The result should be an exact copy of the entries that follow, with no pictures included.
Materials provided section start
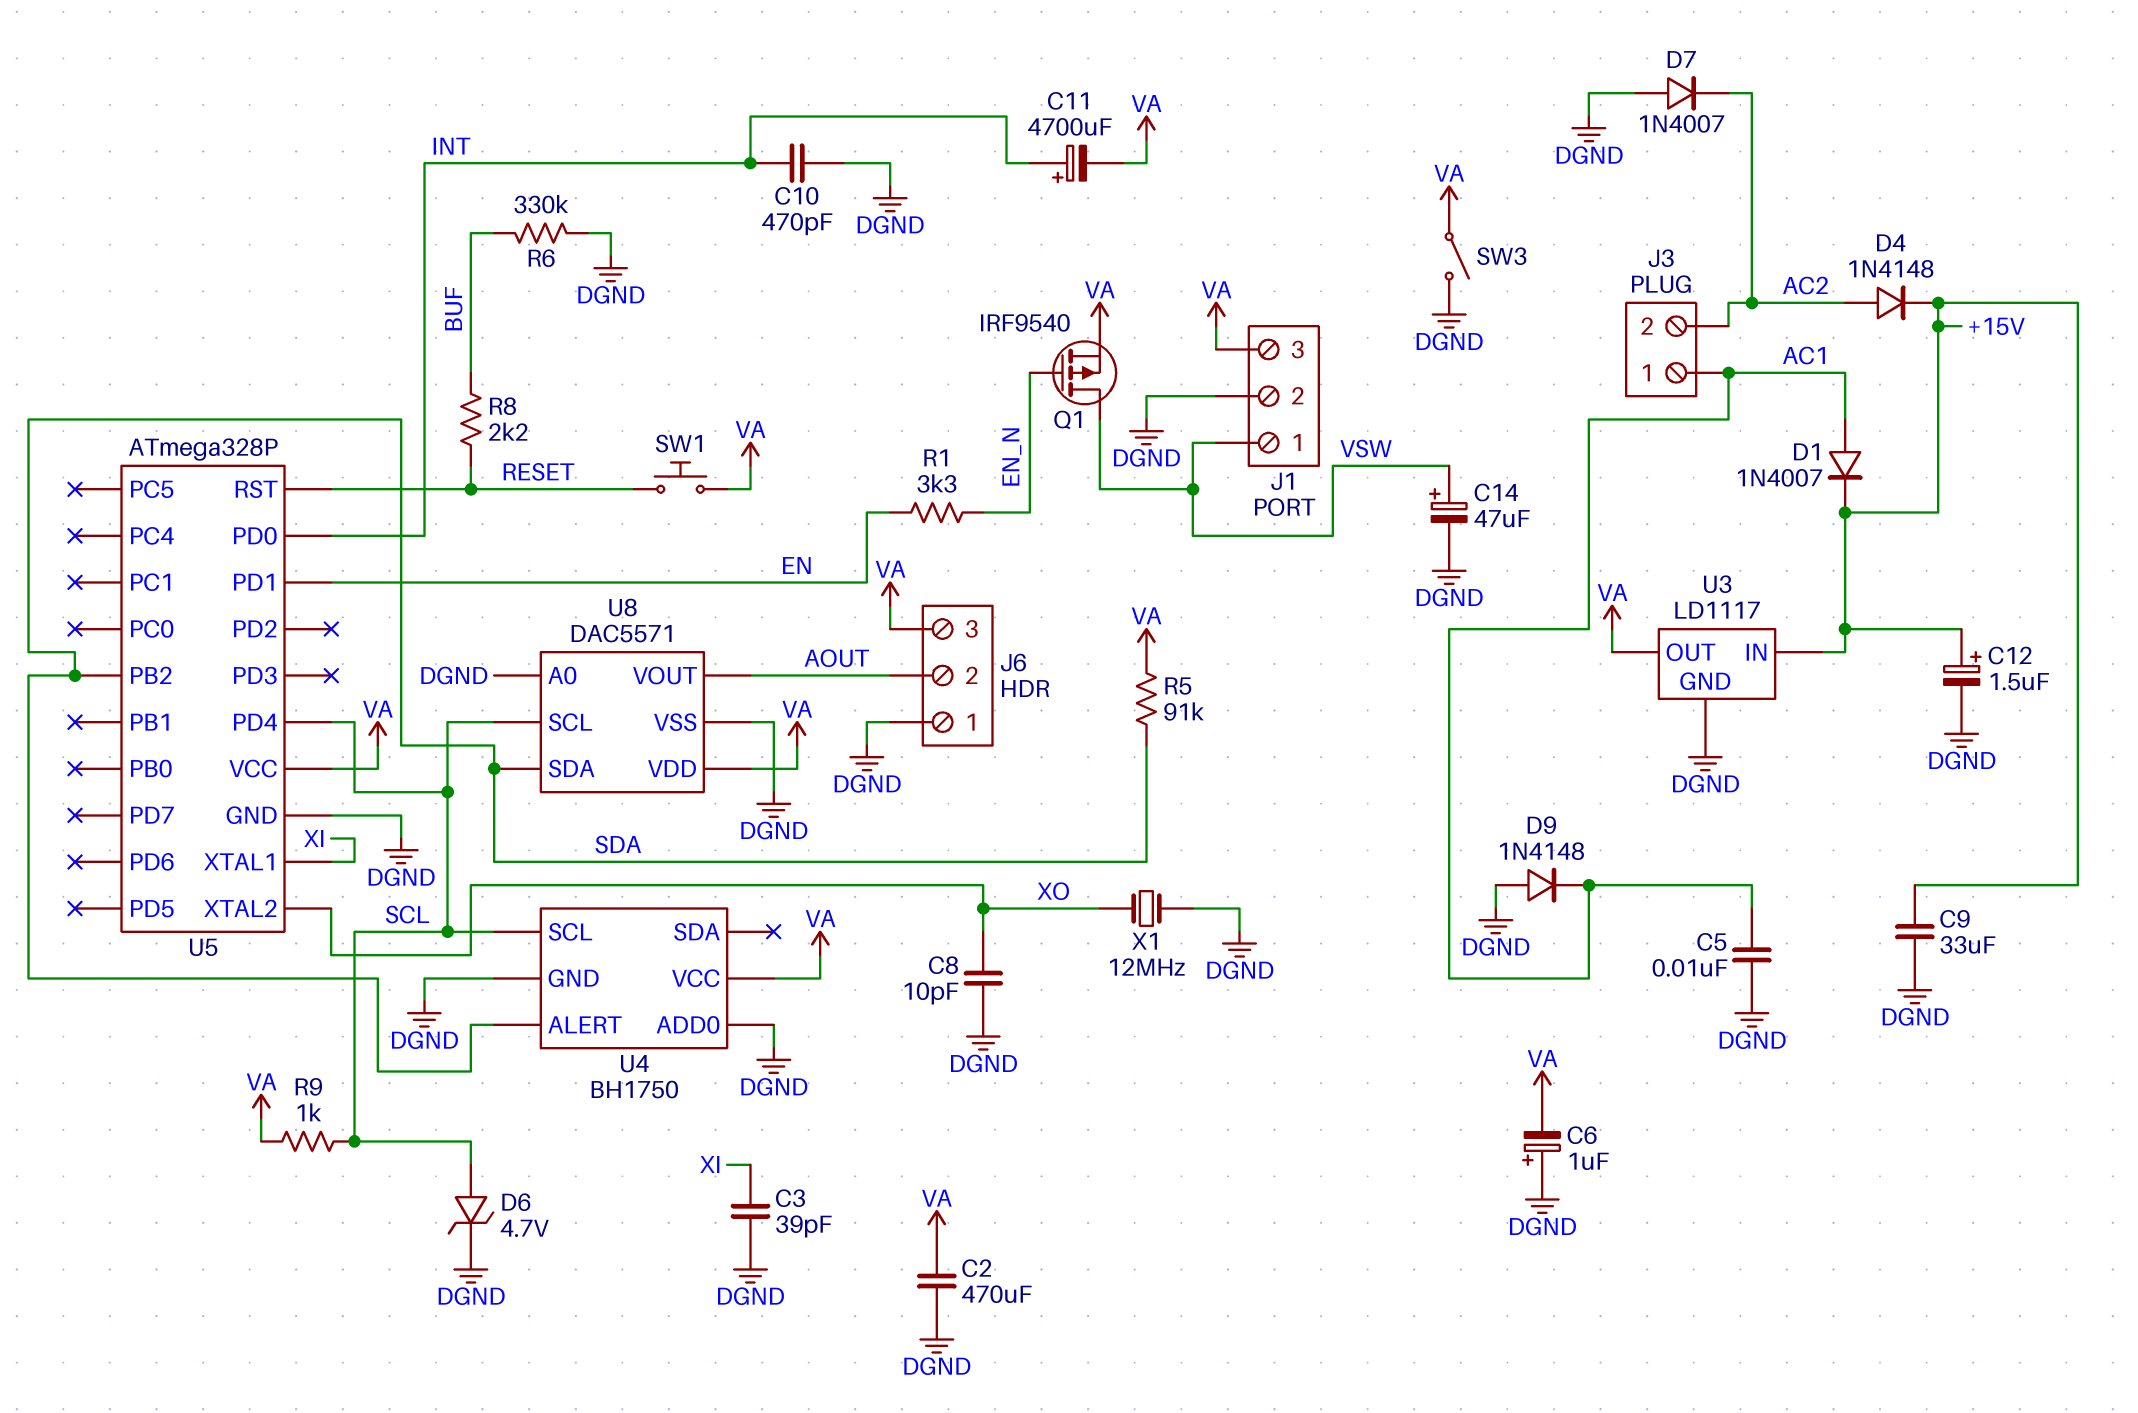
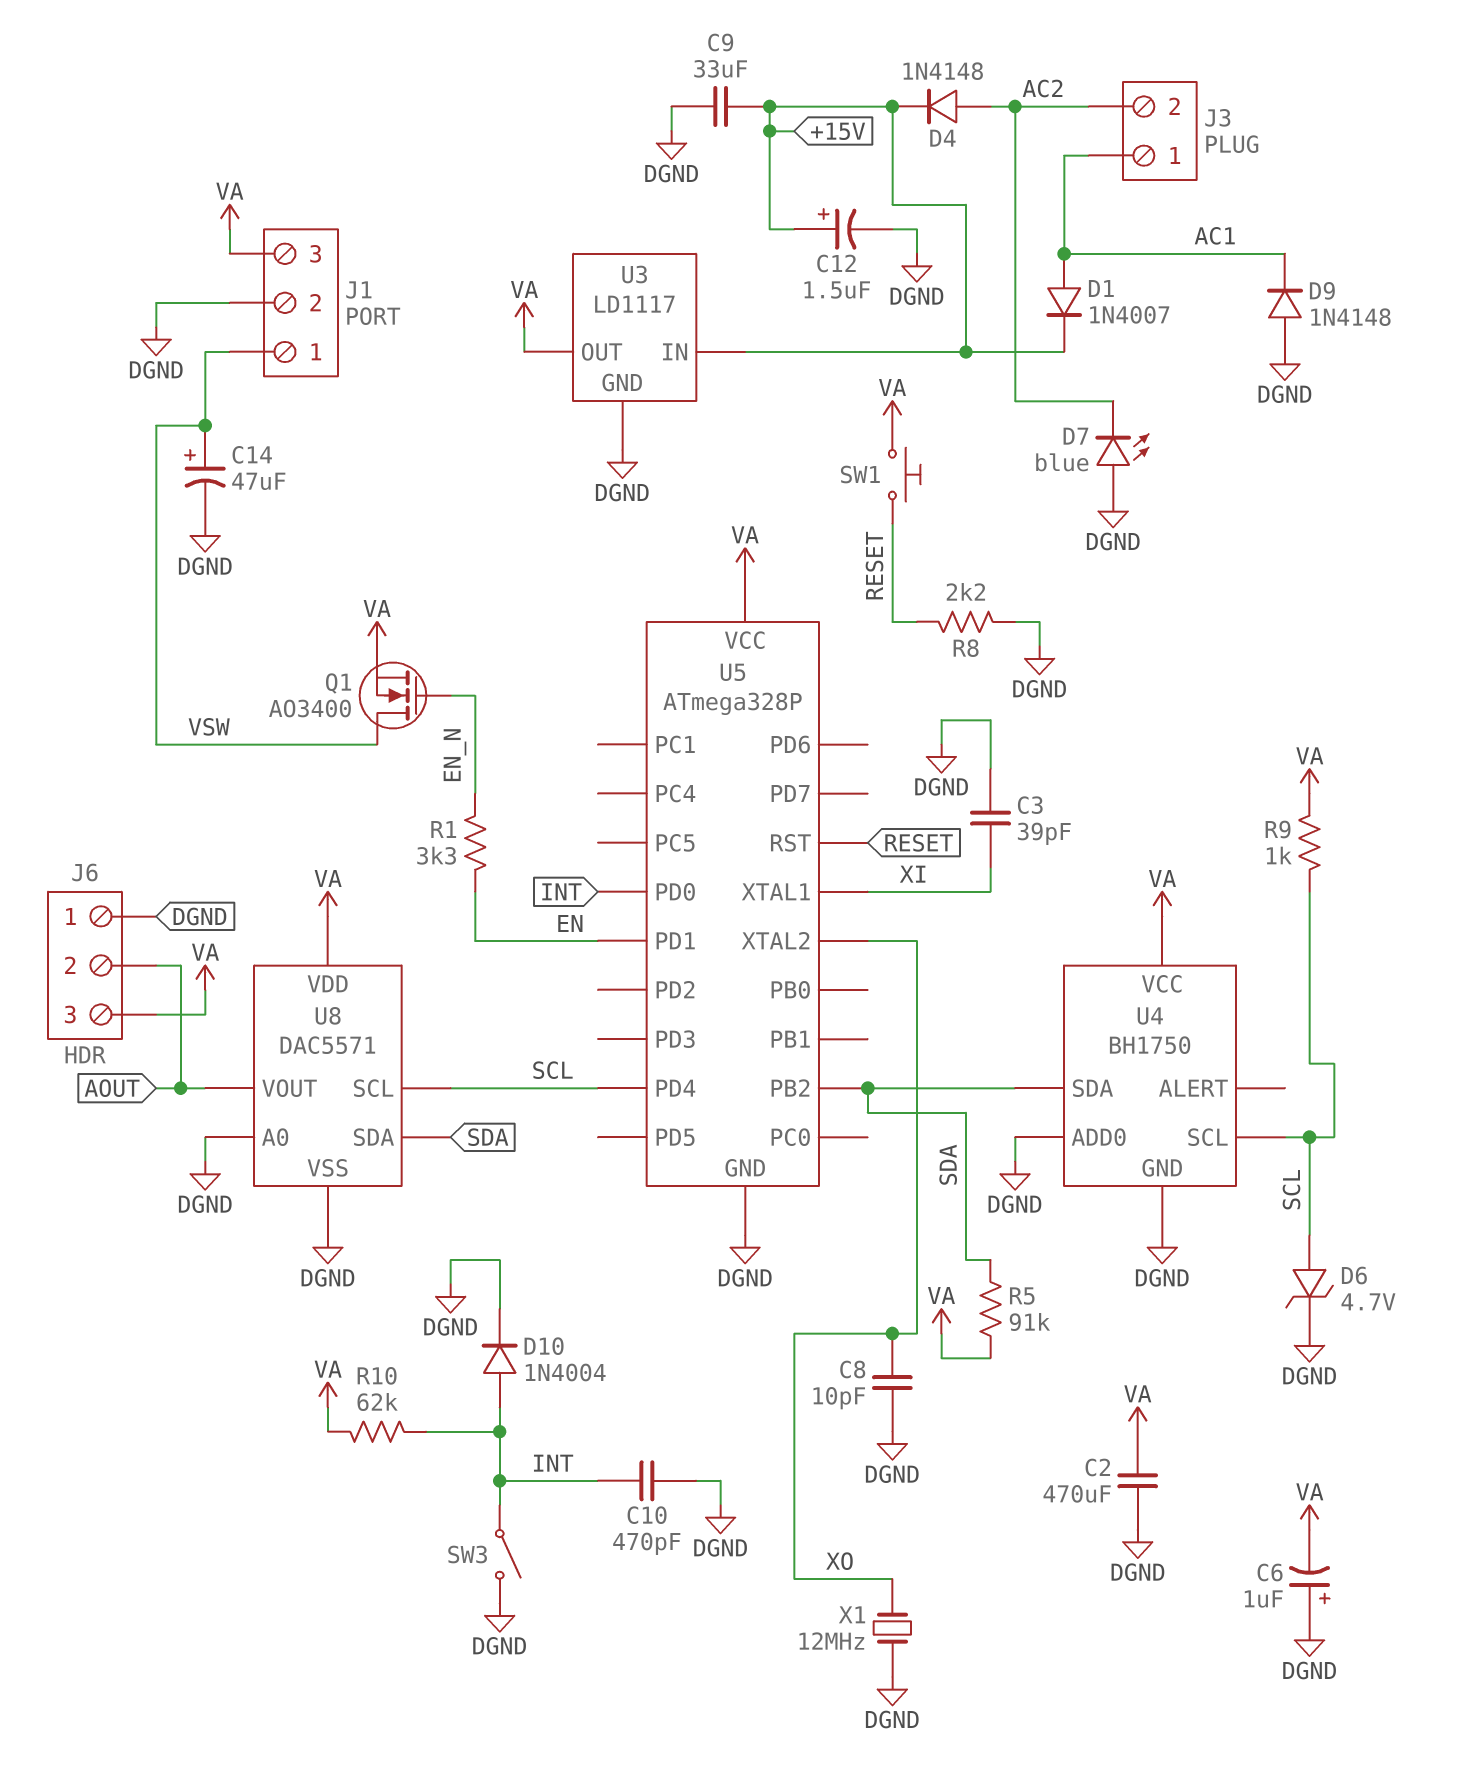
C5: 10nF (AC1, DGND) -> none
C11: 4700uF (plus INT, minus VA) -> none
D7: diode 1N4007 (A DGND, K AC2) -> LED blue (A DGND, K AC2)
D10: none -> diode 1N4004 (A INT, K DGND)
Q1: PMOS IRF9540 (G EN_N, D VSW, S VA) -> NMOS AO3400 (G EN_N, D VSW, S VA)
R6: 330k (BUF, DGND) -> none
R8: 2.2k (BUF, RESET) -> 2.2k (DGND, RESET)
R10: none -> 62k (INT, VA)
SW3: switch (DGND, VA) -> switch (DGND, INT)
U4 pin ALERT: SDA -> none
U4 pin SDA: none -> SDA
Materials provided section end
» **Your response**:
C5: 10nF (AC1, DGND) -> none
C11: 4700uF (plus INT, minus VA) -> none
D7: diode 1N4007 (A DGND, K AC2) -> LED blue (A DGND, K AC2)
D10: none -> diode 1N4004 (A INT, K DGND)
Q1: PMOS IRF9540 (G EN_N, D VSW, S VA) -> NMOS AO3400 (G EN_N, D VSW, S VA)
R6: 330k (BUF, DGND) -> none
R8: 2.2k (BUF, RESET) -> 2.2k (DGND, RESET)
R10: none -> 62k (INT, VA)
SW3: switch (DGND, VA) -> switch (DGND, INT)
U4 pin ALERT: SDA -> none
U4 pin SDA: none -> SDA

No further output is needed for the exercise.